*** Block opens ***

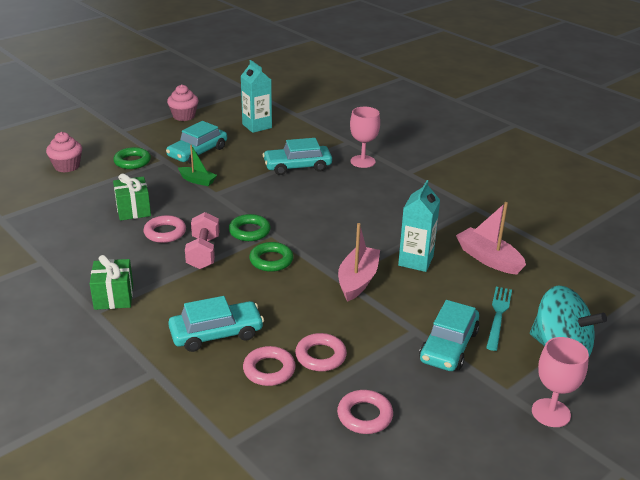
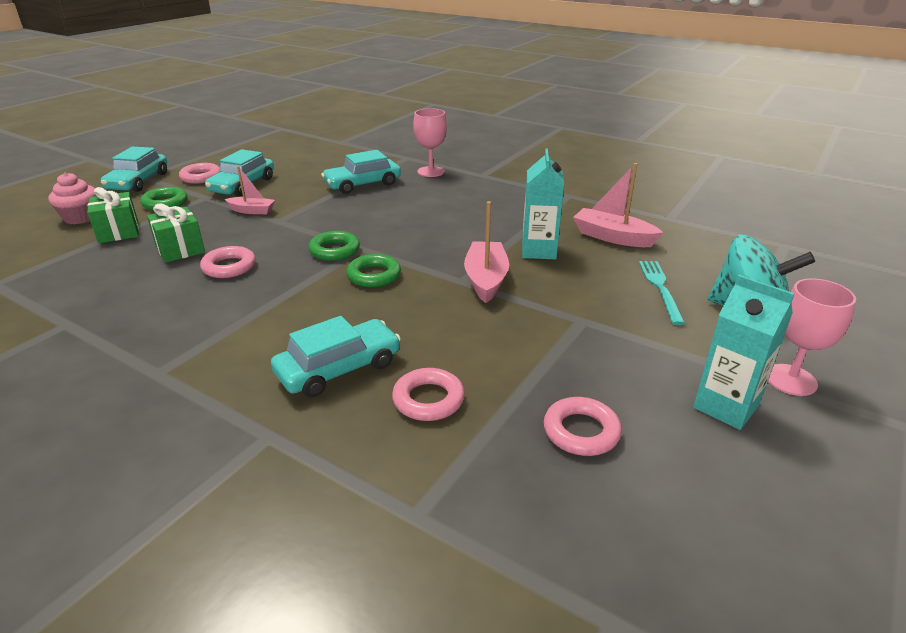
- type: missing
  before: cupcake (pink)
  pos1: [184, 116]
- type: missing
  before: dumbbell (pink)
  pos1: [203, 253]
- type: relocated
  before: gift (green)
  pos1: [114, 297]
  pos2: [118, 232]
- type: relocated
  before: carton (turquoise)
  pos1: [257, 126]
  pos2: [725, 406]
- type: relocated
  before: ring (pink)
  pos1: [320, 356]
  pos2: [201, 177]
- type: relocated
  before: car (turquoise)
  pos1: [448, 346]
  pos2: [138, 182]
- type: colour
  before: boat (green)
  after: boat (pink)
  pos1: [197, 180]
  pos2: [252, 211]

*** Block closes ***
*** Block opens ***

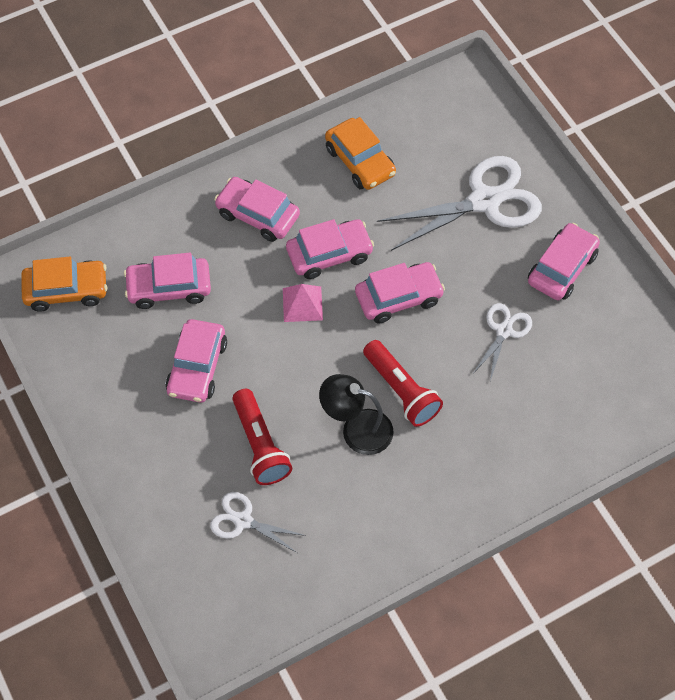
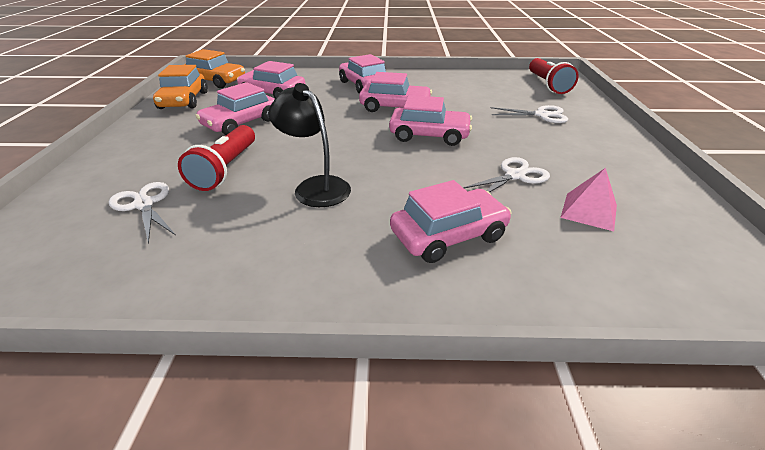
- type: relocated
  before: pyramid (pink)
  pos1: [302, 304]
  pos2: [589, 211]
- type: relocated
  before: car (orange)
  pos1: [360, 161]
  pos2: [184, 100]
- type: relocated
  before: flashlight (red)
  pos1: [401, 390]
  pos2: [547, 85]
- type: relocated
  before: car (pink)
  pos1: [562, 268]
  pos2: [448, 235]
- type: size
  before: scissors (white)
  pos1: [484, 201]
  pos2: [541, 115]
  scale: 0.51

*** Block closes ***

- _YOUR GOAL_: From the records above, extract exactly and only the lines that begin at the line with "before: boat (green)" and stop after the line with "pos2: [252, 211]".

- _TASK RESULT_:
  before: boat (green)
  after: boat (pink)
  pos1: [197, 180]
  pos2: [252, 211]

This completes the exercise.